**GIVEN INFORMATION:**
%%

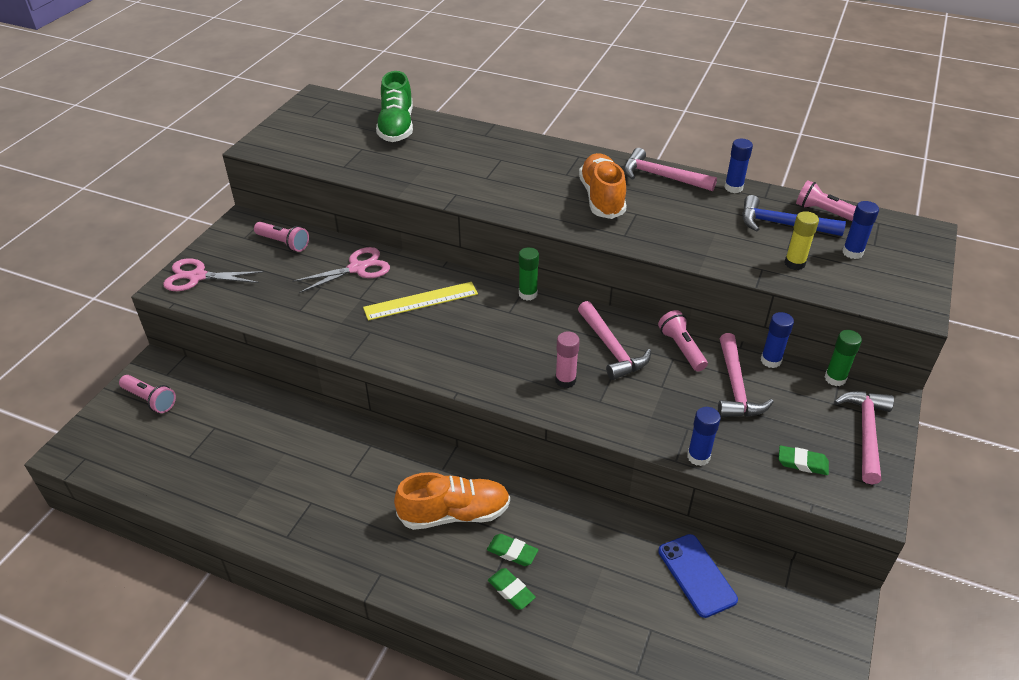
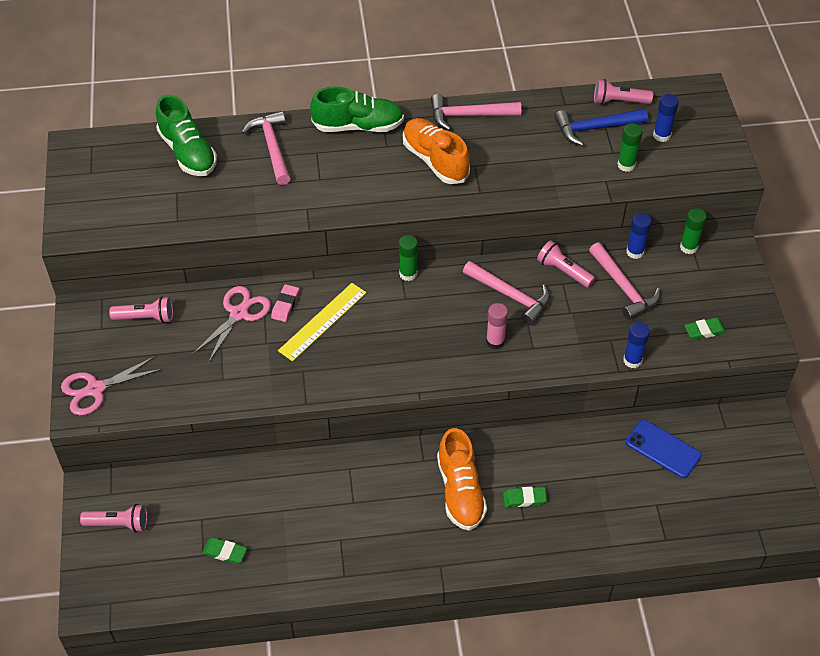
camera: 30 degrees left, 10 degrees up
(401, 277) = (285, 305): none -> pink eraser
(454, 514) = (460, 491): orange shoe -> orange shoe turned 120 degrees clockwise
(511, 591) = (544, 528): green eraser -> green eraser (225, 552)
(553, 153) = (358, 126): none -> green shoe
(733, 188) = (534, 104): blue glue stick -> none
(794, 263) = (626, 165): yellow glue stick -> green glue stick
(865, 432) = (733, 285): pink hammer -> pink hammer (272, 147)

%%
%%

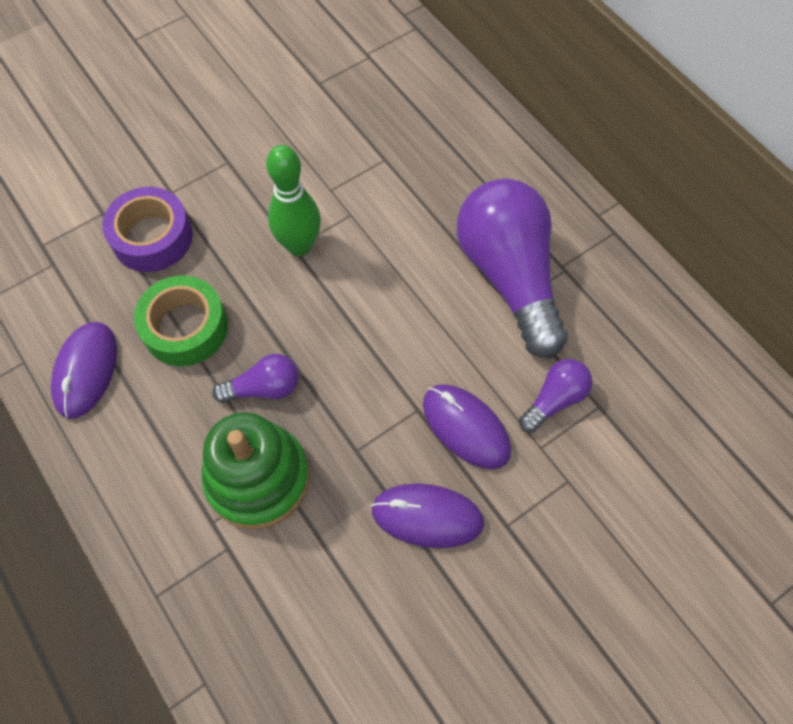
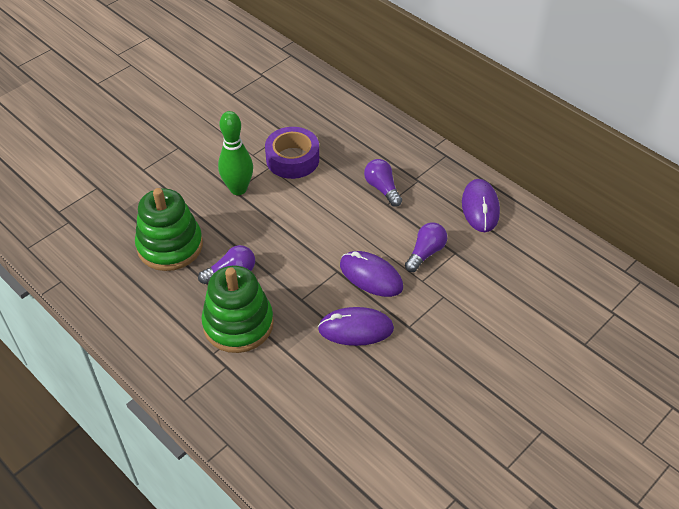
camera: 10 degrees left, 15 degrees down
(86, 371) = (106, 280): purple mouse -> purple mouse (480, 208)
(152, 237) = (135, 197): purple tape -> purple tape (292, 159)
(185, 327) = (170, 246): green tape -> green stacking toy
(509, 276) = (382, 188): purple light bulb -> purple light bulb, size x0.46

%%
%%

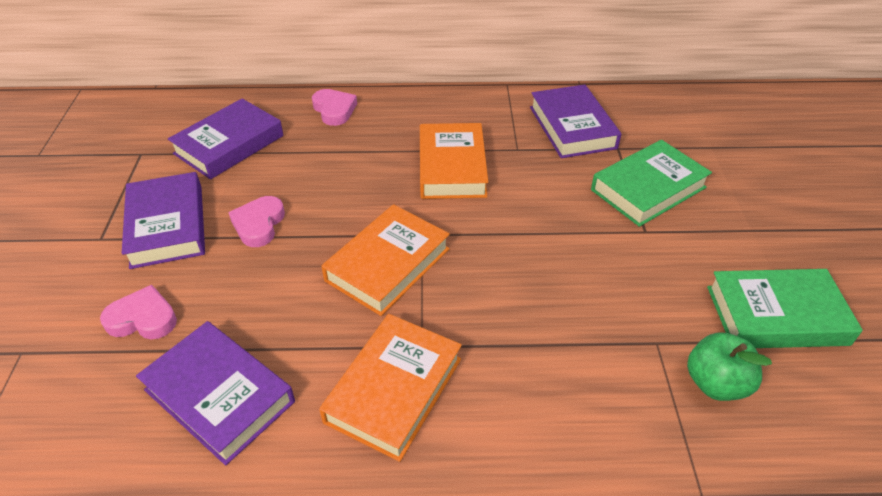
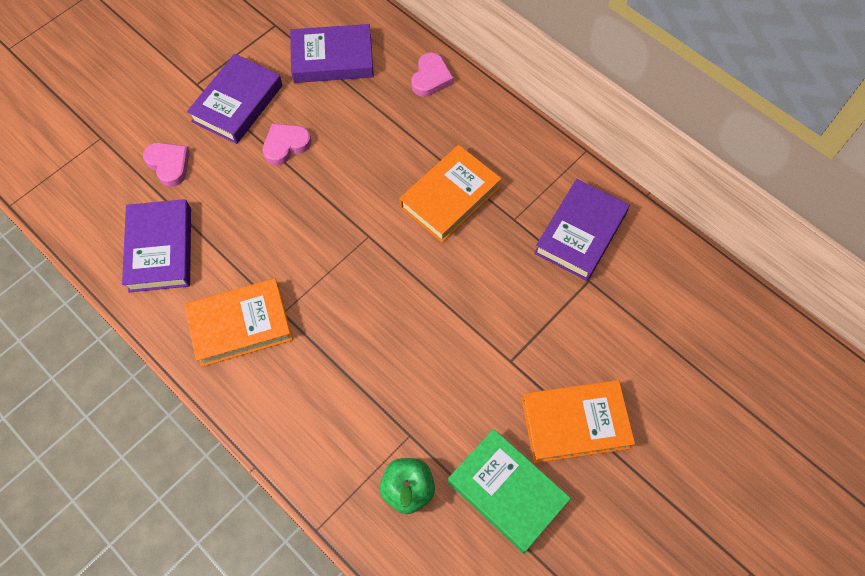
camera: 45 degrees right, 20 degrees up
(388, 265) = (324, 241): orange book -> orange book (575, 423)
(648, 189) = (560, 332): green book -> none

%%

**ASSIGNED TASK:**
Transcribe the lines above between the line holding "(401, 277) = (285, 305): none -> pink eraser" and the line holding "(733, 188) = (534, 104): blue", inclusive, exactly as they stand and with nothing added.

**RESULT:**
(401, 277) = (285, 305): none -> pink eraser
(454, 514) = (460, 491): orange shoe -> orange shoe turned 120 degrees clockwise
(511, 591) = (544, 528): green eraser -> green eraser (225, 552)
(553, 153) = (358, 126): none -> green shoe
(733, 188) = (534, 104): blue glue stick -> none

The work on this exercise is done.